Required work: The lines from the top of the data down to the line with "Someone rotated the rosy" should be repeated exactly, both ends included.

########

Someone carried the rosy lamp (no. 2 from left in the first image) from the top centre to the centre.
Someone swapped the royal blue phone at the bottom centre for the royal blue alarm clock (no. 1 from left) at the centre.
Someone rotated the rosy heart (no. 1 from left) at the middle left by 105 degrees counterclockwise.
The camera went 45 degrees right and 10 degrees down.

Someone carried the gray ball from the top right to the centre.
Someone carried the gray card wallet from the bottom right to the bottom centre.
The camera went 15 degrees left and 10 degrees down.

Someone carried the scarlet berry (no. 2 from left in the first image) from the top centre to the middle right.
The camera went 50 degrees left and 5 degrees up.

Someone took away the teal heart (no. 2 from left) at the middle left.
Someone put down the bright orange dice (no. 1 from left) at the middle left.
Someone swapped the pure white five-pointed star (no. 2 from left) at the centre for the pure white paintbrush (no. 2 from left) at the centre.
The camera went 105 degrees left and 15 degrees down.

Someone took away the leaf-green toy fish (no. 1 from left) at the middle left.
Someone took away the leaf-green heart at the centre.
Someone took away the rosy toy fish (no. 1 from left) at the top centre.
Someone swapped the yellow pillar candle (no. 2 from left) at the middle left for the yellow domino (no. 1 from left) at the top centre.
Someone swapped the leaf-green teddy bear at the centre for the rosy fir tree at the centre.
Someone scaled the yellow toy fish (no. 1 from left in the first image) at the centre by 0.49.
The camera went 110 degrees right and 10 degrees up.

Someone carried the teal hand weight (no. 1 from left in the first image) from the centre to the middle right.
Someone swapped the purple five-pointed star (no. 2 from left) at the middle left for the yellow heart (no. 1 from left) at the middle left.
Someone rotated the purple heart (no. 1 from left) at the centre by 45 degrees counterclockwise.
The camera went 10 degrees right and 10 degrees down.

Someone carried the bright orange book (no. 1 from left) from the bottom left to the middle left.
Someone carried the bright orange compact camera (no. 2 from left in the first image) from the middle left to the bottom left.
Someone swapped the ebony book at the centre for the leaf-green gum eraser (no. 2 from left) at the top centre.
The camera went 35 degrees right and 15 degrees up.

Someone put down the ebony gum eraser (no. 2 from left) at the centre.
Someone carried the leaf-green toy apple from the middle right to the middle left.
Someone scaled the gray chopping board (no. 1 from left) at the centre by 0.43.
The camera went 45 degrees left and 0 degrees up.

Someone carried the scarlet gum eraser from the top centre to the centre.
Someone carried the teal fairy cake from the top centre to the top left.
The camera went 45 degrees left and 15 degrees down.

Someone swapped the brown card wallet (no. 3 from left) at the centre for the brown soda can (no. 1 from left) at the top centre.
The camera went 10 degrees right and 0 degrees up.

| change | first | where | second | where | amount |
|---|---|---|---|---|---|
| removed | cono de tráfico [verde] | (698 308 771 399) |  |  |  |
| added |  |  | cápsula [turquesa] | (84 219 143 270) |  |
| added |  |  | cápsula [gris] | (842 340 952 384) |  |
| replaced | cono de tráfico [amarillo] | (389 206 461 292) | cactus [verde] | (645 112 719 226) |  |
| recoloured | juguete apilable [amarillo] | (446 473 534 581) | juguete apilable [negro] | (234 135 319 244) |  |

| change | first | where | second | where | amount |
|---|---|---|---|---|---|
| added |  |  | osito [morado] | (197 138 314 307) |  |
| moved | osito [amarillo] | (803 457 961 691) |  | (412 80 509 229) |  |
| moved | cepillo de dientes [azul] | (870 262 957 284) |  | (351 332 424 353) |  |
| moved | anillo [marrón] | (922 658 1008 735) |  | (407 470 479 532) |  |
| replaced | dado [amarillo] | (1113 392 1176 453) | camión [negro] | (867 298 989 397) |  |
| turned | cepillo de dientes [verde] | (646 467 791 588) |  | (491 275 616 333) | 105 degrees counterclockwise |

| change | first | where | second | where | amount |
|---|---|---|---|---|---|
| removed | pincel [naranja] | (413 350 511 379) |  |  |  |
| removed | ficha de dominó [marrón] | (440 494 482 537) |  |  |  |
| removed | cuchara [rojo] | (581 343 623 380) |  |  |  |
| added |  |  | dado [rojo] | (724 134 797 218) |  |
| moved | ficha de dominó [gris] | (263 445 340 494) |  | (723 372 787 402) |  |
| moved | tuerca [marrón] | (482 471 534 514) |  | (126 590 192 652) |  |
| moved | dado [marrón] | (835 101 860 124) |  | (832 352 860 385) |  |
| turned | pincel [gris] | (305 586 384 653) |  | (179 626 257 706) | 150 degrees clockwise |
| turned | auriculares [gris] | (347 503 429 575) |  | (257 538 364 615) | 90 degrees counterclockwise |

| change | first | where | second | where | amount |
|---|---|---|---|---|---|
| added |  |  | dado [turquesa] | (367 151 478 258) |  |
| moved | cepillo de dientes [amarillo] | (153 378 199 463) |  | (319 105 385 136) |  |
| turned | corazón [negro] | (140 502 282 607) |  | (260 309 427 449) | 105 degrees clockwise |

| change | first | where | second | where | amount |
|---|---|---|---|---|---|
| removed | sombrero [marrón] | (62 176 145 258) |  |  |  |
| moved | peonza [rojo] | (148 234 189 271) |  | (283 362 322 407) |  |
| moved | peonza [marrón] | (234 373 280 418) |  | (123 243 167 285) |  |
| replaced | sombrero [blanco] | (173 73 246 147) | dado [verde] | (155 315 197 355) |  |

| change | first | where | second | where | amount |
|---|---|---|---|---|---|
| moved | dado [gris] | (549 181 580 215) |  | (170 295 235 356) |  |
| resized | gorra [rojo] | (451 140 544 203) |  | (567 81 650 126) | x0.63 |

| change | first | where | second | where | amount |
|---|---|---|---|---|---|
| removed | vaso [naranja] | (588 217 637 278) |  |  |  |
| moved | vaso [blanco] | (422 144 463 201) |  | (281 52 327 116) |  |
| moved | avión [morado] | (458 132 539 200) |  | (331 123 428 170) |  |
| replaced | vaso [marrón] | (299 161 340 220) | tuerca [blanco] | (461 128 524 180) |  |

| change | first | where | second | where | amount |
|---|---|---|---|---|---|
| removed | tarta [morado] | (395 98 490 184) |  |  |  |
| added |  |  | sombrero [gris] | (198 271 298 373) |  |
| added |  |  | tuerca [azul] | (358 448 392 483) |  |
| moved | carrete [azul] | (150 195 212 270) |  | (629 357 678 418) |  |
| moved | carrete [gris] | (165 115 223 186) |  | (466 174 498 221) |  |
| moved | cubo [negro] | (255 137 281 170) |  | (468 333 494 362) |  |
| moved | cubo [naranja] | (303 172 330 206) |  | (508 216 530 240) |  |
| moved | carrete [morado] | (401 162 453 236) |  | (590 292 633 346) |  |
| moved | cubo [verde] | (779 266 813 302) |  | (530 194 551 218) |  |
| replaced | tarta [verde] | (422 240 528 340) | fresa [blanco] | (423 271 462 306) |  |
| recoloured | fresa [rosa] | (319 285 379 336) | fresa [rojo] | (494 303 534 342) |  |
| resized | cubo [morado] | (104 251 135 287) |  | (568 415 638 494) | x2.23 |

########

Answer space:
Someone carried the rosy lamp (no. 2 from left in the first image) from the top centre to the centre.
Someone swapped the royal blue phone at the bottom centre for the royal blue alarm clock (no. 1 from left) at the centre.
Someone rotated the rosy heart (no. 1 from left) at the middle left by 105 degrees counterclockwise.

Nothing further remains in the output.